## What the task requires
The required output is the exact run of lines from the one bearing "white hammer [262,223,359,262]" through the final line of the listing below, with the pictures removed.

## Task material
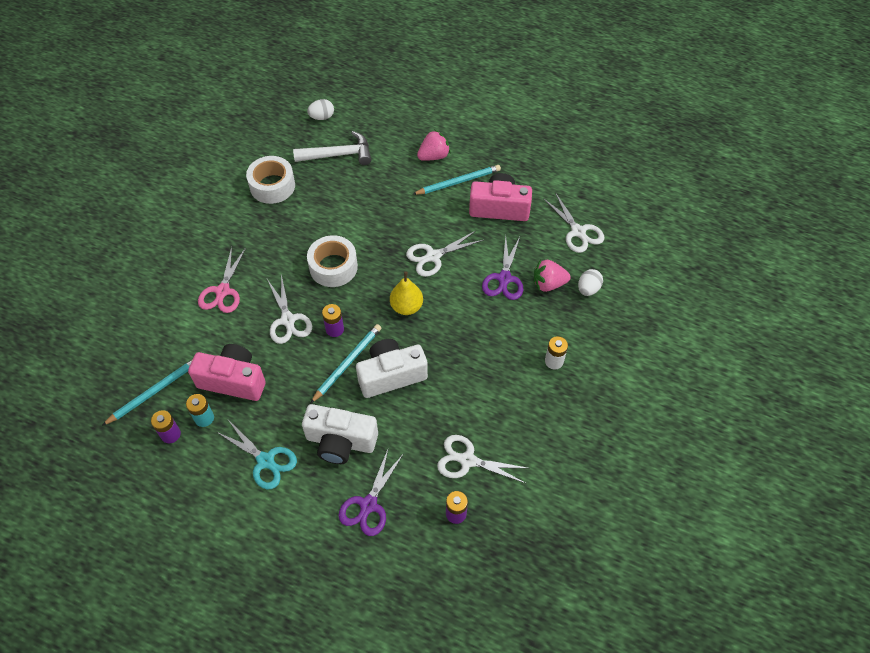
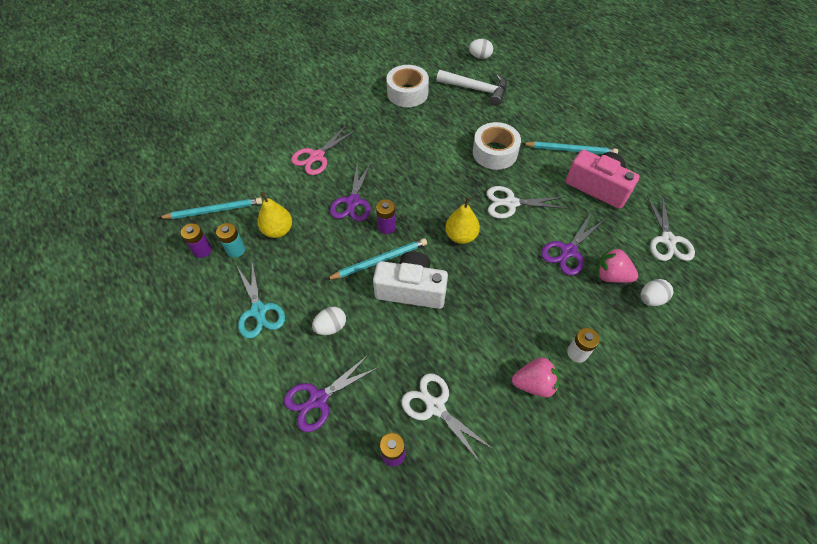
camera: 30 degrees right, 0 degrees up
pink camera [188,344,266,401] -> yellow pear [258,192,292,238]
white scissors [267,274,312,344] -> purple scissors [330,162,371,222]
white camera [302,404,378,464] -> white egg [312,307,346,335]
white tape [307,235,358,287] -> white tape moved to [473,122,521,170]
pink strawberry [417,130,451,161] -> pink strawberry moved to [512,356,560,398]

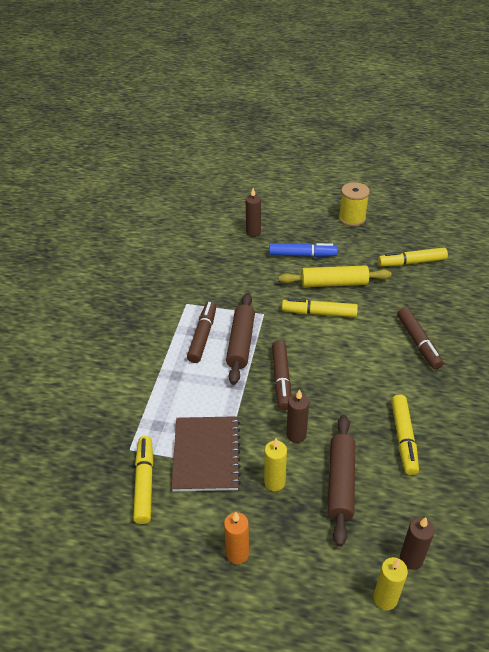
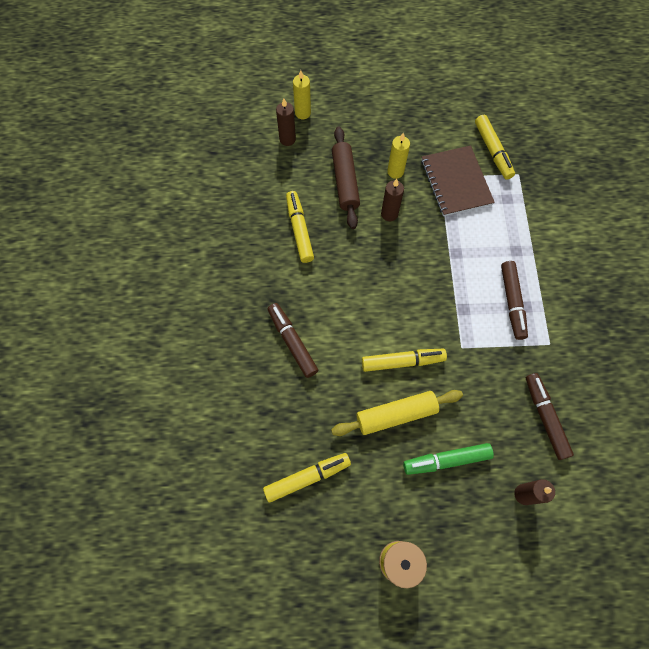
camera: 165 degrees right, 25 degrees up
orange candle [224,512,249,564] -> none
brown rolling pin [226,293,255,385] -> none
blue marker [269,243,338,257] -> green marker [403,443,494,475]
brown marker [272,340,291,410] -> brown marker moved to [526,373,574,460]

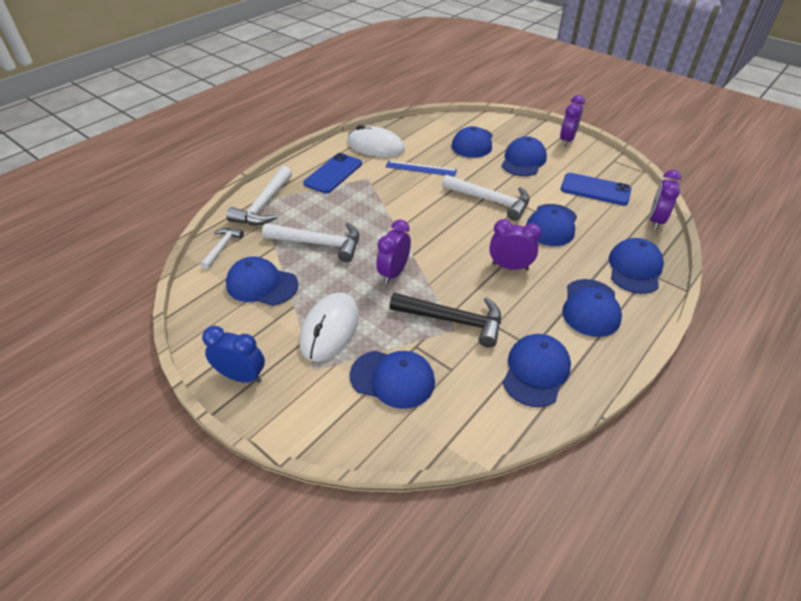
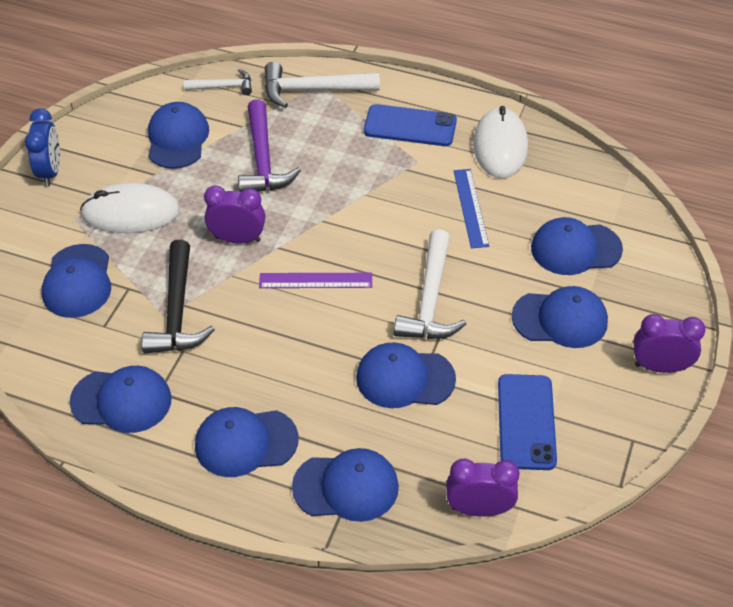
camera: 70 degrees right, 5 degrees up
white hammer [262,223,359,262] -> purple hammer [238,99,301,192]
purple clock [489,219,541,270] -> none
none -> purple ruler [259,273,372,288]

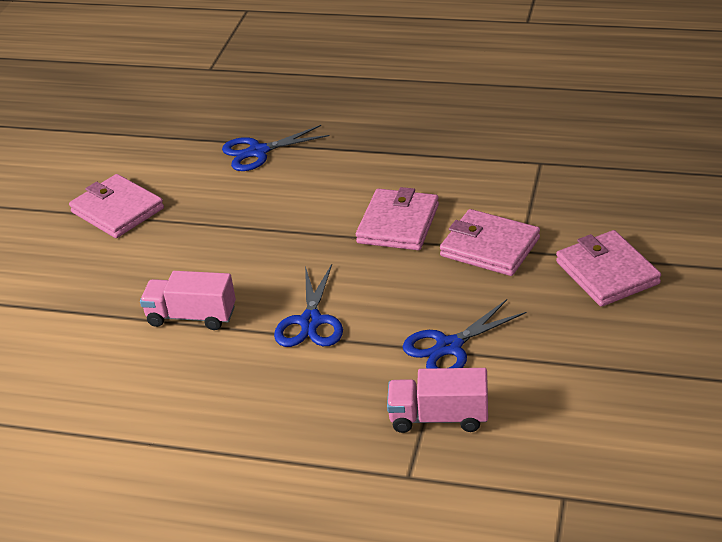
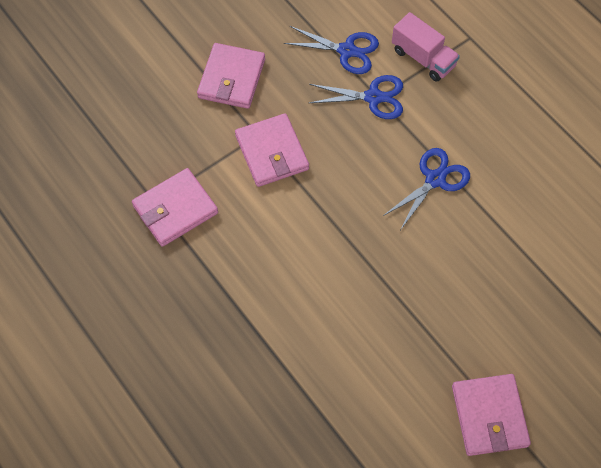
camera: 145 degrees left, 25 degrees up
pink truck [140,271,236,330] -> none
blue scissors [222,125,330,171] -> blue scissors moved to [283,26,379,74]
pink wallet [356,187,439,250] -> pink wallet moved to [132,168,218,247]

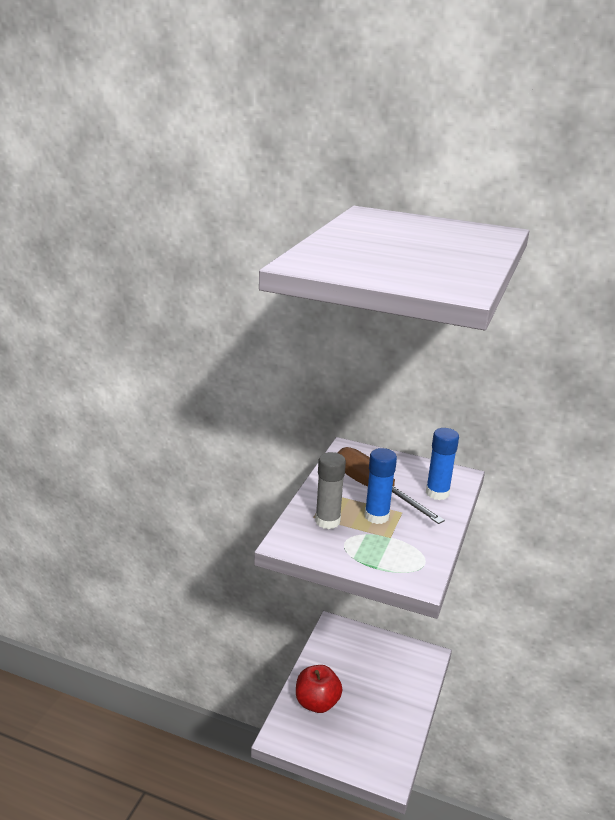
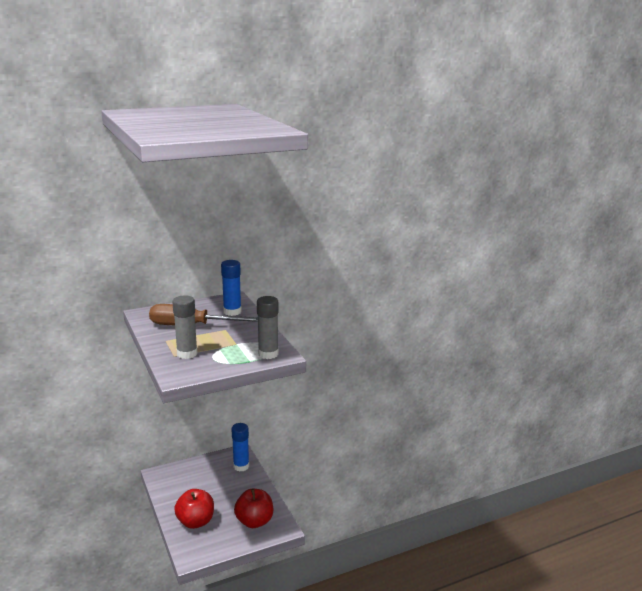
camera: 45 degrees left, 5 degrees down
blue glue stick [364,448,397,524] -> blue glue stick moved to [231,423,249,471]
none -> red apple [234,489,273,528]
none -> grey glue stick [257,296,279,359]

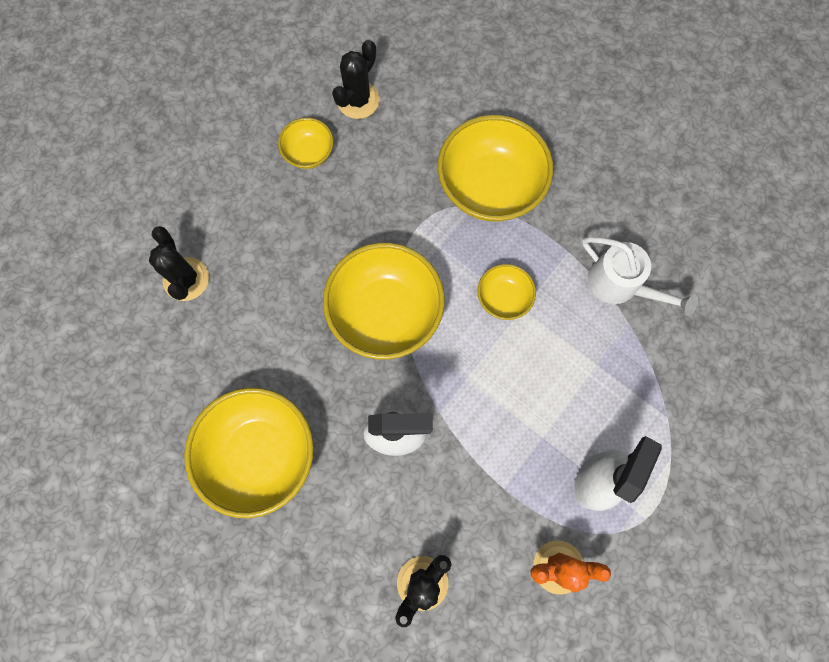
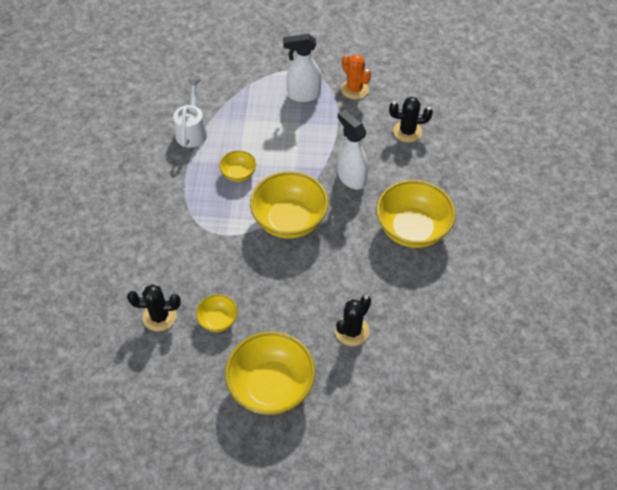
camera: 125 degrees left, 20 degrees down
yellow bowl [438,115,553,222] -> yellow bowl moved to [225,331,315,415]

## Answer area
white hammer [262,223,359,262] -> purple hammer [238,99,301,192]
purple clock [489,219,541,270] -> none
none -> purple ruler [259,273,372,288]

camera: 145 degrees left, 25 degrees up
pink truck [140,271,236,330] -> none
blue scissors [222,125,330,171] -> blue scissors moved to [283,26,379,74]
pink wallet [356,187,439,250] -> pink wallet moved to [132,168,218,247]

camera: 45 degrees left, 5 degrees down
blue glue stick [364,448,397,524] -> blue glue stick moved to [231,423,249,471]
none -> red apple [234,489,273,528]
none -> grey glue stick [257,296,279,359]

camera: 125 degrees left, 20 degrees down
yellow bowl [438,115,553,222] -> yellow bowl moved to [225,331,315,415]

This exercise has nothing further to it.